Your task is to copy every line of the records below that contains "XNOR".

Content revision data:
== Segment start ==

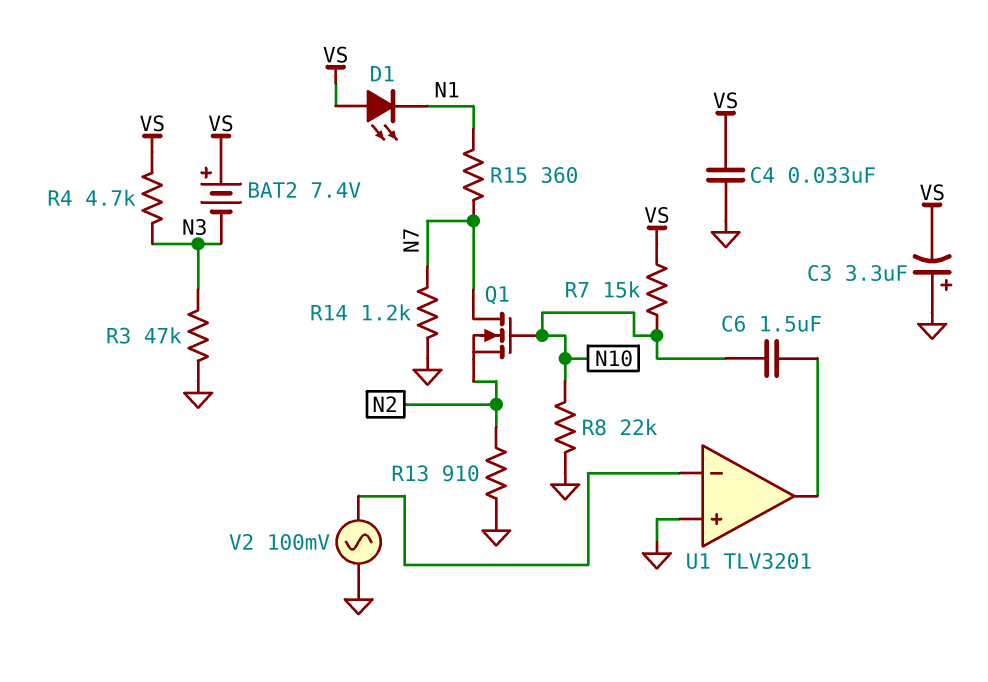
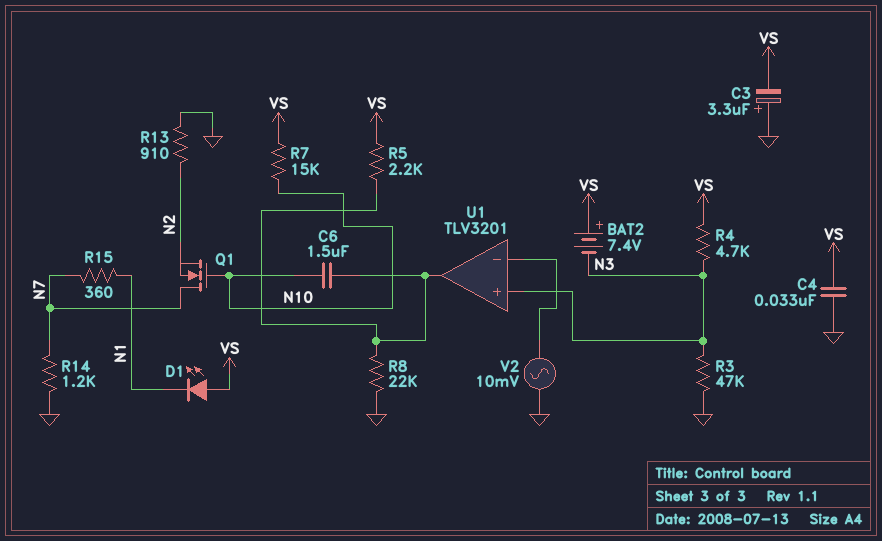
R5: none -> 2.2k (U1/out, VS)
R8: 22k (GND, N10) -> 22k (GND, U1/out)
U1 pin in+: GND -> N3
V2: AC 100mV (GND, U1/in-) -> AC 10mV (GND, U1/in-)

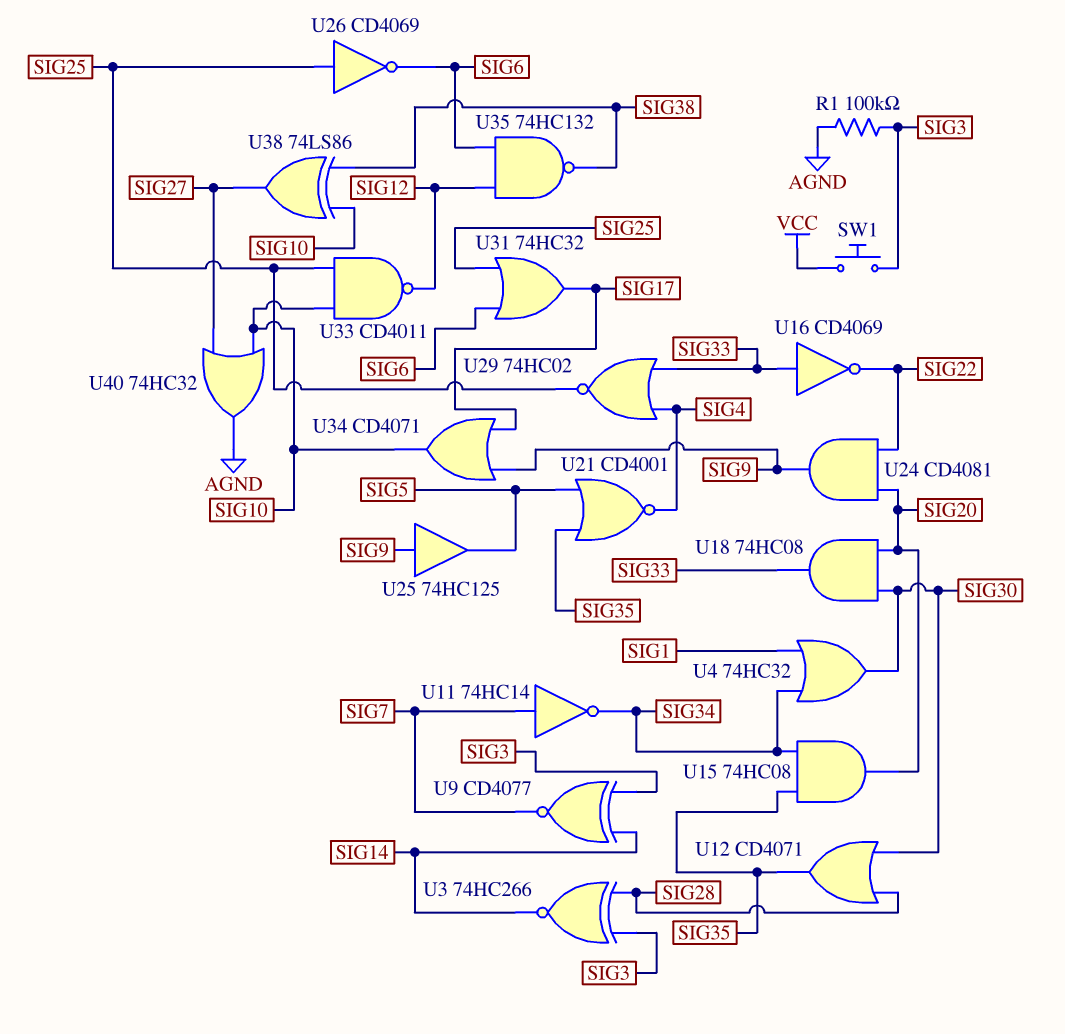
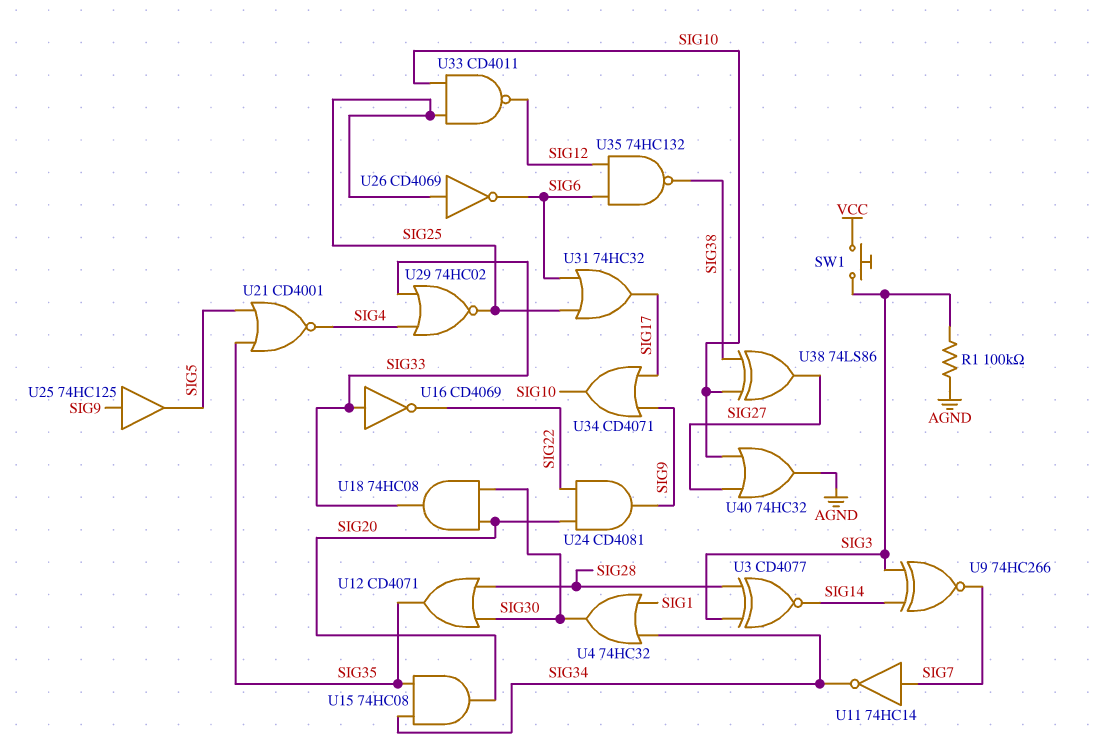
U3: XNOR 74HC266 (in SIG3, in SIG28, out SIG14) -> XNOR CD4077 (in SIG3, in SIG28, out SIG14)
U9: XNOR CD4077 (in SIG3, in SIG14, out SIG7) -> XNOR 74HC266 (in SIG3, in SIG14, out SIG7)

== Segment end ==

# PROBLEM SOLUTION
U3: XNOR 74HC266 (in SIG3, in SIG28, out SIG14) -> XNOR CD4077 (in SIG3, in SIG28, out SIG14)
U9: XNOR CD4077 (in SIG3, in SIG14, out SIG7) -> XNOR 74HC266 (in SIG3, in SIG14, out SIG7)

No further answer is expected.